* _WHAT IS BEING ASKED_: Leaving out any pictures, transcribe every record exactly.

* _LISTED ENTRIES_:
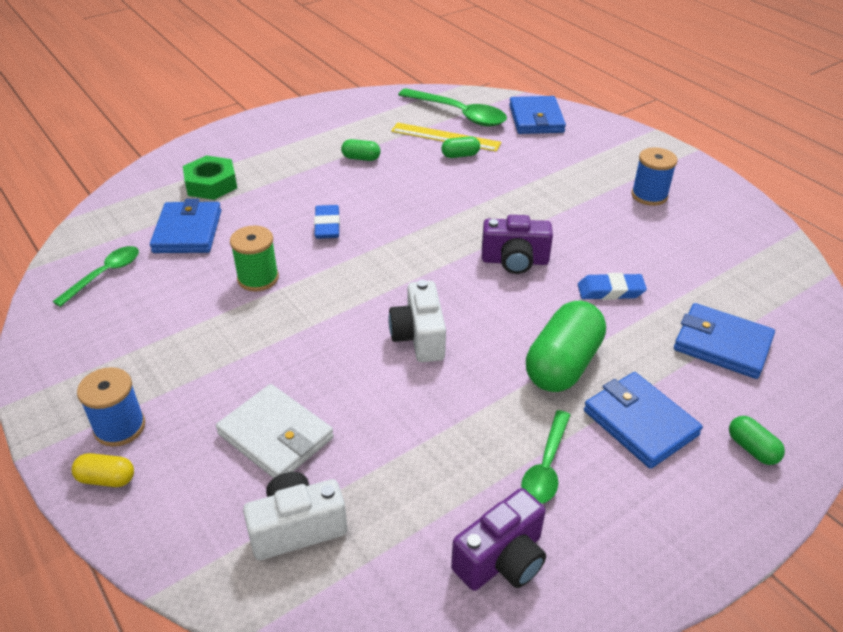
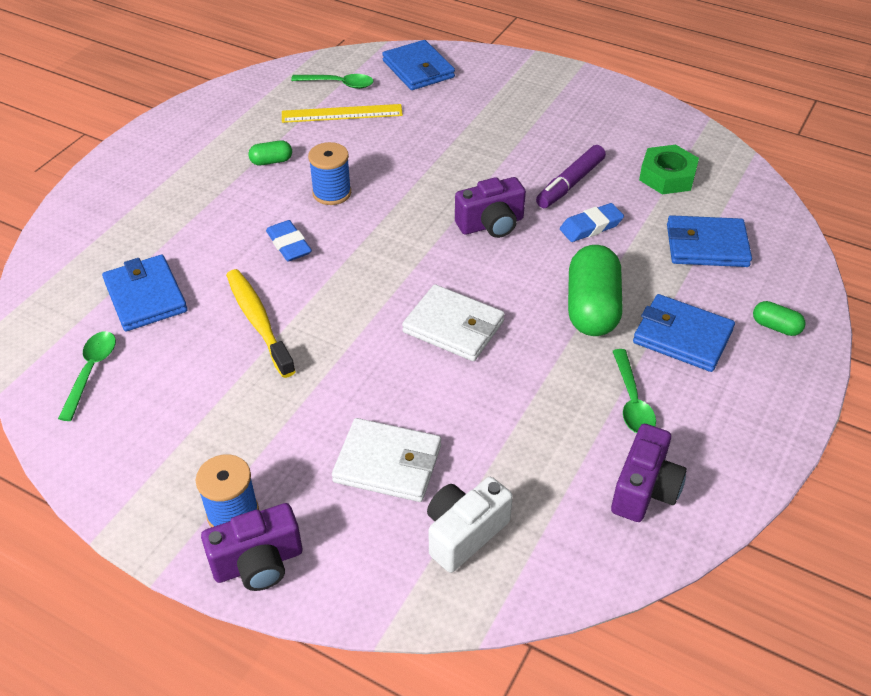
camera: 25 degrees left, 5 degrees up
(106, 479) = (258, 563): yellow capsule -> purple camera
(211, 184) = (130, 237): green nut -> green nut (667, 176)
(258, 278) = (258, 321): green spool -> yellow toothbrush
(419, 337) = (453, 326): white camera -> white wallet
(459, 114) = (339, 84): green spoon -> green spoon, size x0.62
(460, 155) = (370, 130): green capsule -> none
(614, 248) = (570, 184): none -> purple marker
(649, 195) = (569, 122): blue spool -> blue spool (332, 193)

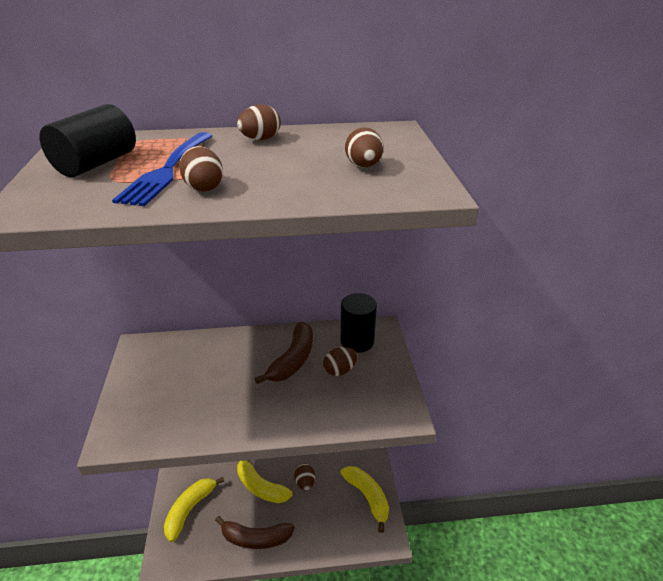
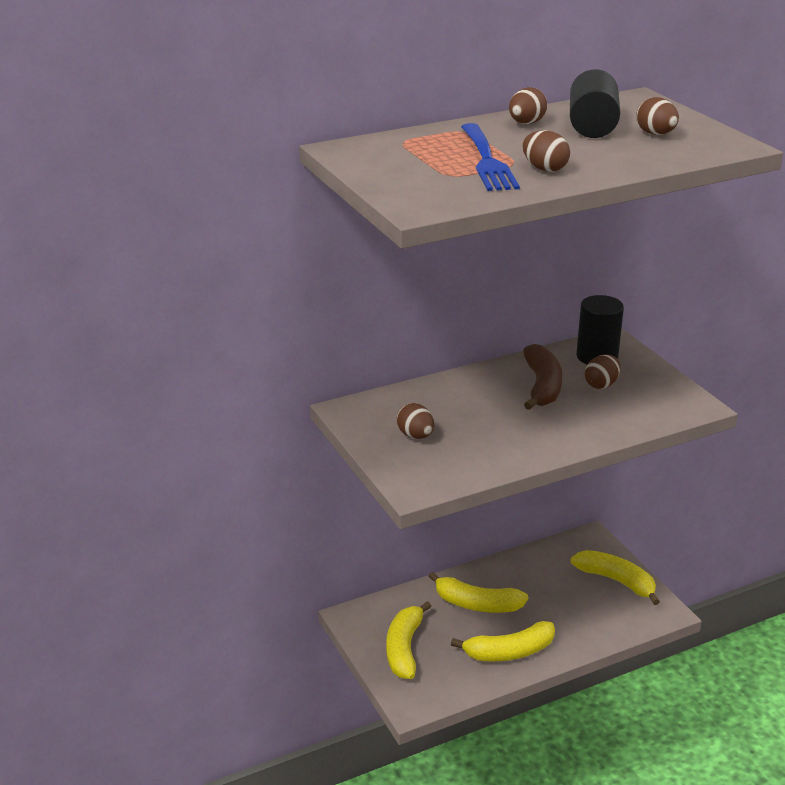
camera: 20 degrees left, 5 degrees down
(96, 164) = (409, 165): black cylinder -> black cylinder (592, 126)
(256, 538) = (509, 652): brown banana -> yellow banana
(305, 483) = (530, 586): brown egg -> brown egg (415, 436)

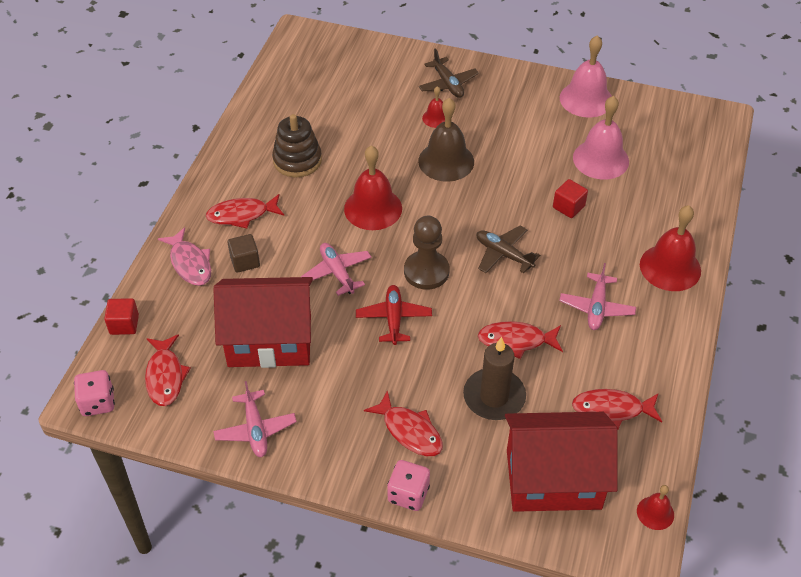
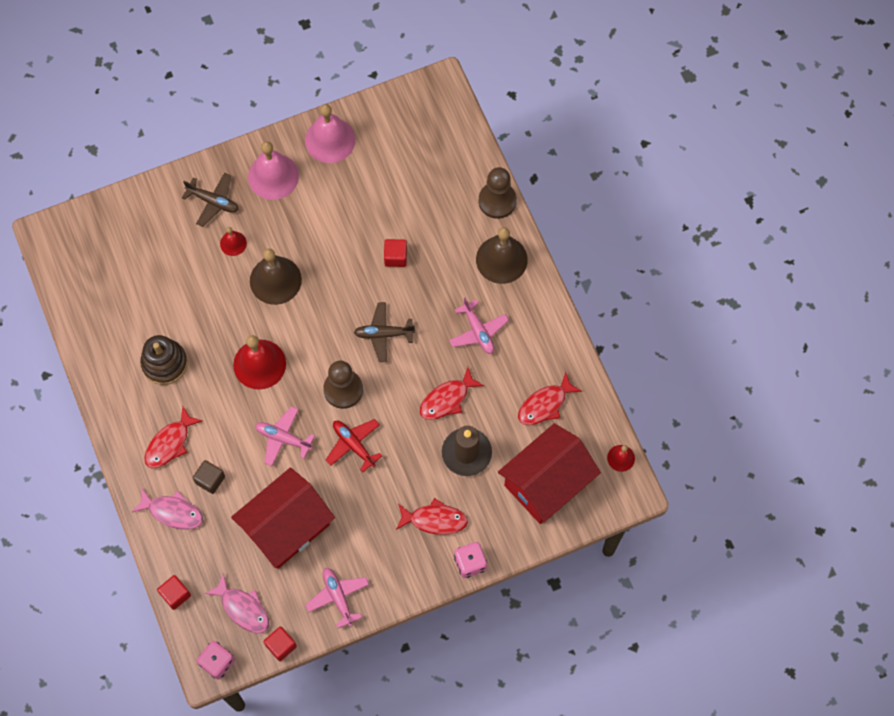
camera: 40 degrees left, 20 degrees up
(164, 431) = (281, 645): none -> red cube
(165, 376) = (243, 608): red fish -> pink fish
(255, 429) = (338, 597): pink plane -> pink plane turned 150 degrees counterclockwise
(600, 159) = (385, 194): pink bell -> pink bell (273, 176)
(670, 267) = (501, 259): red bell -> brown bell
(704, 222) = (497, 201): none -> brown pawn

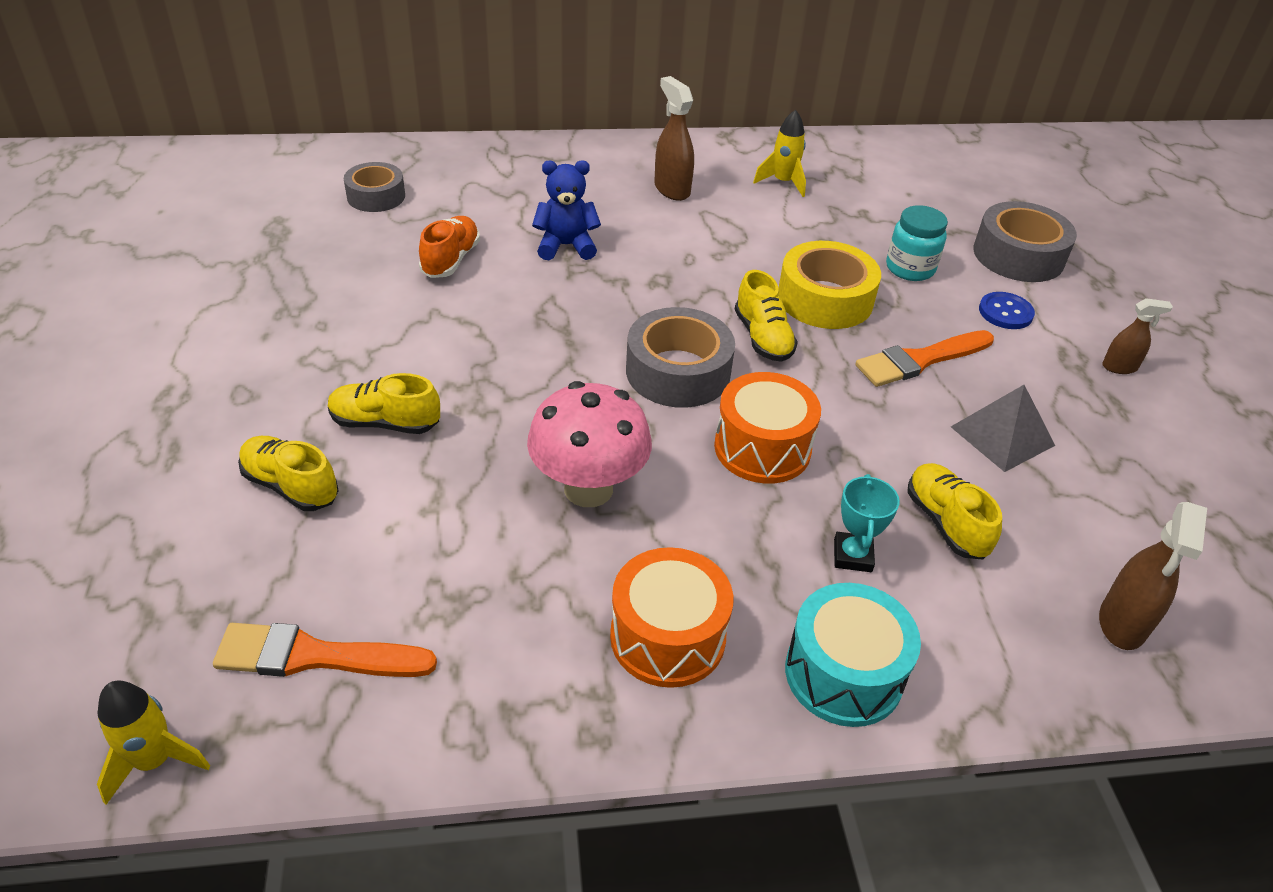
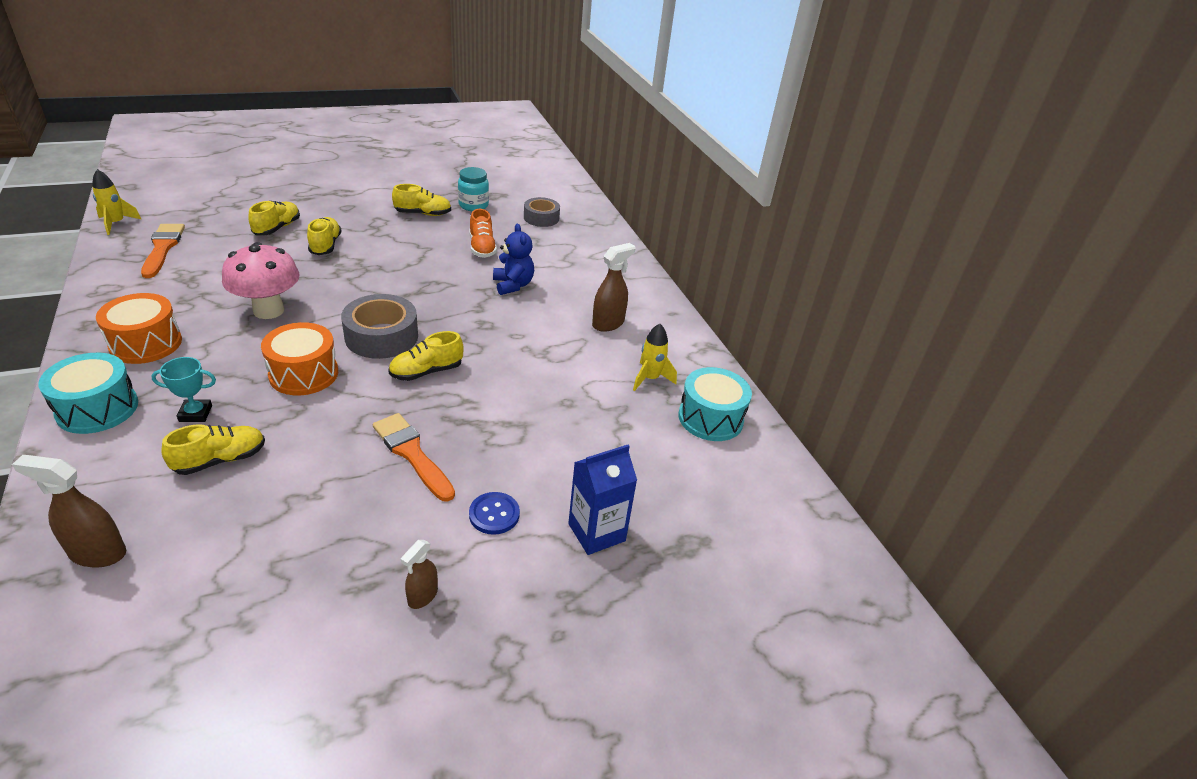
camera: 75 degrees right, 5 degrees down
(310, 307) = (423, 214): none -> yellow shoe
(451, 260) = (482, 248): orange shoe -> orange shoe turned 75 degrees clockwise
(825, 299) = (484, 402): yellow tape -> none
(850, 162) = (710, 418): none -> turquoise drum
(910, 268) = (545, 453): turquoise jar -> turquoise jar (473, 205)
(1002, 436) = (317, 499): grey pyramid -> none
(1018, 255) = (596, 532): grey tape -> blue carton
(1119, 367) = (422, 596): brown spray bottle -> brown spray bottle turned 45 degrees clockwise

* _ANSWER BELOW_:
camera: 25 degrees left, 5 degrees up
(106, 479) = (258, 563): yellow capsule -> purple camera
(211, 184) = (130, 237): green nut -> green nut (667, 176)
(258, 278) = (258, 321): green spool -> yellow toothbrush
(419, 337) = (453, 326): white camera -> white wallet
(459, 114) = (339, 84): green spoon -> green spoon, size x0.62
(460, 155) = (370, 130): green capsule -> none
(614, 248) = (570, 184): none -> purple marker
(649, 195) = (569, 122): blue spool -> blue spool (332, 193)

camera: 20 degrees left, 5 degrees down
(96, 164) = (409, 165): black cylinder -> black cylinder (592, 126)
(256, 538) = (509, 652): brown banana -> yellow banana
(305, 483) = (530, 586): brown egg -> brown egg (415, 436)

camera: 40 degrees left, 20 degrees up
(164, 431) = (281, 645): none -> red cube
(165, 376) = (243, 608): red fish -> pink fish
(255, 429) = (338, 597): pink plane -> pink plane turned 150 degrees counterclockwise
(600, 159) = (385, 194): pink bell -> pink bell (273, 176)
(670, 267) = (501, 259): red bell -> brown bell
(704, 222) = (497, 201): none -> brown pawn

camera: 75 degrees right, 5 degrees down
(310, 307) = (423, 214): none -> yellow shoe
(451, 260) = (482, 248): orange shoe -> orange shoe turned 75 degrees clockwise
(825, 299) = (484, 402): yellow tape -> none
(850, 162) = (710, 418): none -> turquoise drum
(910, 268) = (545, 453): turquoise jar -> turquoise jar (473, 205)
(1002, 436) = (317, 499): grey pyramid -> none
(1018, 255) = (596, 532): grey tape -> blue carton
(1119, 367) = (422, 596): brown spray bottle -> brown spray bottle turned 45 degrees clockwise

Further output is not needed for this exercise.